▶ **Prompt**: Starting with the line that holds "Find <item>vessel or", copy out each remaining line of the listing below, up to and including the last one, and include nothing else.

▶ **Supplied information**:
........

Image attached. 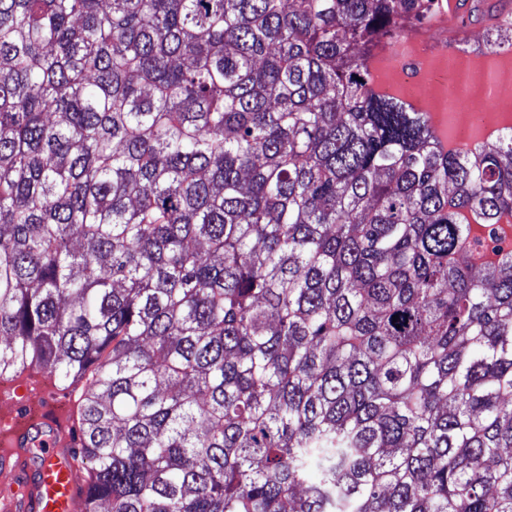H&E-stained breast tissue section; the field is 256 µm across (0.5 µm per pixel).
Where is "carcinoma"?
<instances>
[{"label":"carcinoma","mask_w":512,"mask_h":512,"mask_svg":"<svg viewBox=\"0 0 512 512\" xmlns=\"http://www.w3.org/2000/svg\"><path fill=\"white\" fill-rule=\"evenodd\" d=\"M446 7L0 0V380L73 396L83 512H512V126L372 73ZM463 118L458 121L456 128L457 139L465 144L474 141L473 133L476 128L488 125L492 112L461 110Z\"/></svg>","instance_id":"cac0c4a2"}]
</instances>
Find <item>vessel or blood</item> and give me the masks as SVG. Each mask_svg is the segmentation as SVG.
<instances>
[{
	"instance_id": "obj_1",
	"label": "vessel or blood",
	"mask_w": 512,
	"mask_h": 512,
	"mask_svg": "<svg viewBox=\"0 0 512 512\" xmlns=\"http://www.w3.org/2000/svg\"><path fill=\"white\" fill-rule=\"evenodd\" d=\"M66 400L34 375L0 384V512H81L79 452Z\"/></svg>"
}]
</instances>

........

▶ **Full response**:
Find <item>vessel or blood</item> and give me the masks as SVG. Each mask_svg is the segmentation as SVG.
<instances>
[{
	"instance_id": "obj_1",
	"label": "vessel or blood",
	"mask_w": 512,
	"mask_h": 512,
	"mask_svg": "<svg viewBox=\"0 0 512 512\" xmlns=\"http://www.w3.org/2000/svg\"><path fill=\"white\" fill-rule=\"evenodd\" d=\"M66 400L34 375L0 384V512H81L79 452Z\"/></svg>"
}]
</instances>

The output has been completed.